What is expected: All entries below are to be returned exactly, with pictures left out.

Data:
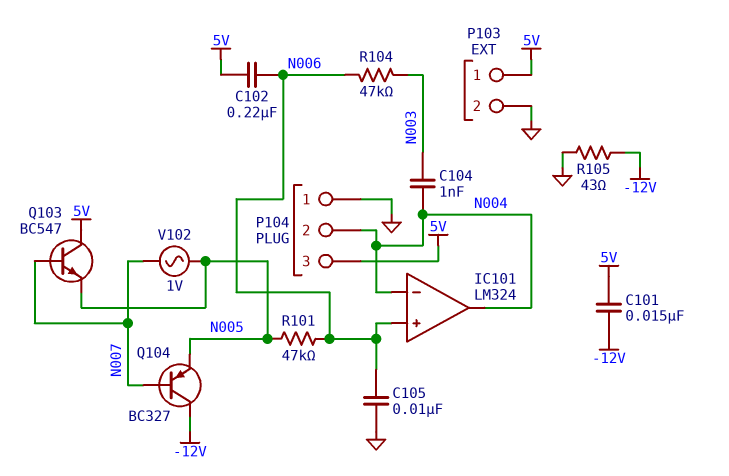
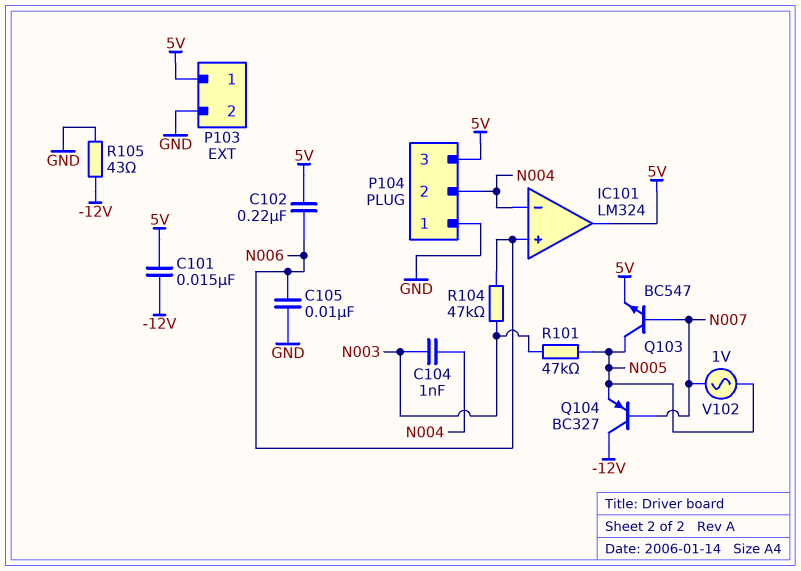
IC101 pin out: N004 -> 5V
Q103: NPN BC547 (B N007, C 5V, E N005) -> NPN BC547 (B N007, C N005, E 5V)
R101: 47k (N005, N006) -> 47k (N003, N005)

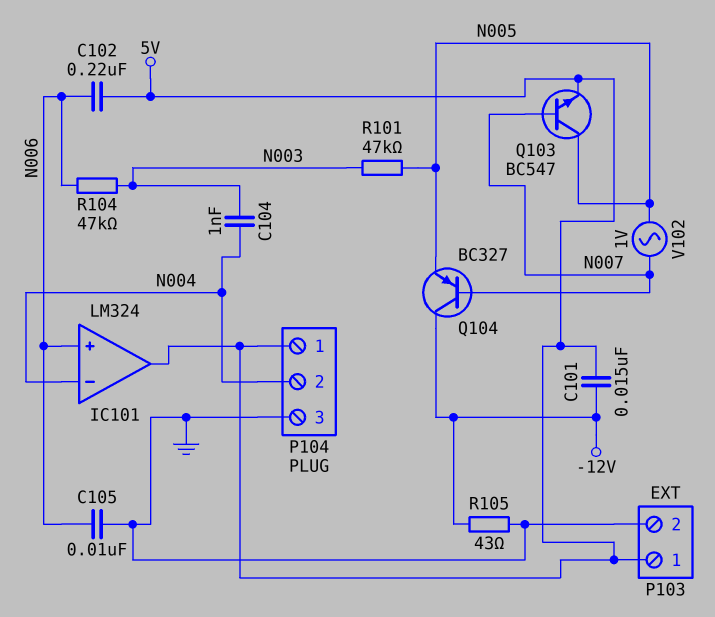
P104 pin 1: GND -> 5V
P104 pin 3: 5V -> GND

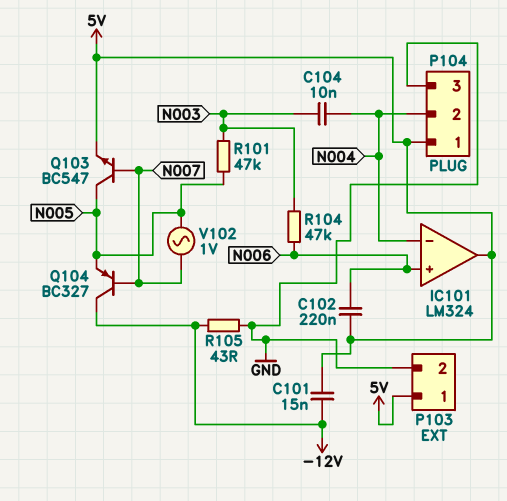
C104: 1nF (N003, N004) -> 10nF (N003, N004)
C105: 10nF (GND, N006) -> none

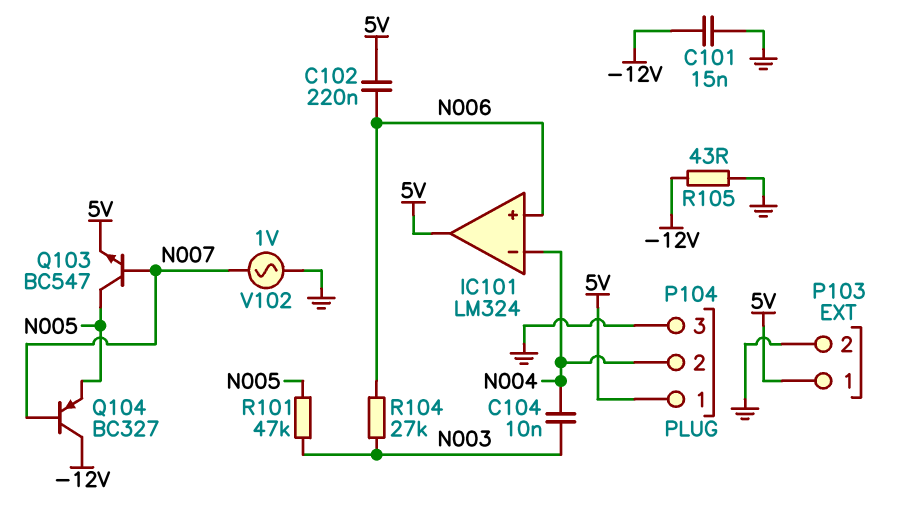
C101: 15nF (-12V, 5V) -> 15nF (-12V, GND)
R104: 47k (N003, N006) -> 27k (N003, N006)
V102: AC 1V (N005, N007) -> AC 1V (GND, N007)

Answer space:
IC101 pin out: N004 -> 5V
Q103: NPN BC547 (B N007, C 5V, E N005) -> NPN BC547 (B N007, C N005, E 5V)
R101: 47k (N005, N006) -> 47k (N003, N005)

P104 pin 1: GND -> 5V
P104 pin 3: 5V -> GND

C104: 1nF (N003, N004) -> 10nF (N003, N004)
C105: 10nF (GND, N006) -> none

C101: 15nF (-12V, 5V) -> 15nF (-12V, GND)
R104: 47k (N003, N006) -> 27k (N003, N006)
V102: AC 1V (N005, N007) -> AC 1V (GND, N007)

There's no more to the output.